Given data:
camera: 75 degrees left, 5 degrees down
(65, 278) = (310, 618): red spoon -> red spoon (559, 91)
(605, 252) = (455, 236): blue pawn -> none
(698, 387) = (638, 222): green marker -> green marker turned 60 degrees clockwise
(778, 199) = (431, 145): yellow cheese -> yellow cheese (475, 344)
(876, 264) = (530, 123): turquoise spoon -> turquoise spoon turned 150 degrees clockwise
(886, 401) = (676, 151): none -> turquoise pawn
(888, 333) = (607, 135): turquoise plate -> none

Exercise directions: Write out the entire listing so that each line matches the original exactly.

Written answer:
camera: 75 degrees left, 5 degrees down
(65, 278) = (310, 618): red spoon -> red spoon (559, 91)
(605, 252) = (455, 236): blue pawn -> none
(698, 387) = (638, 222): green marker -> green marker turned 60 degrees clockwise
(778, 199) = (431, 145): yellow cheese -> yellow cheese (475, 344)
(876, 264) = (530, 123): turquoise spoon -> turquoise spoon turned 150 degrees clockwise
(886, 401) = (676, 151): none -> turquoise pawn
(888, 333) = (607, 135): turquoise plate -> none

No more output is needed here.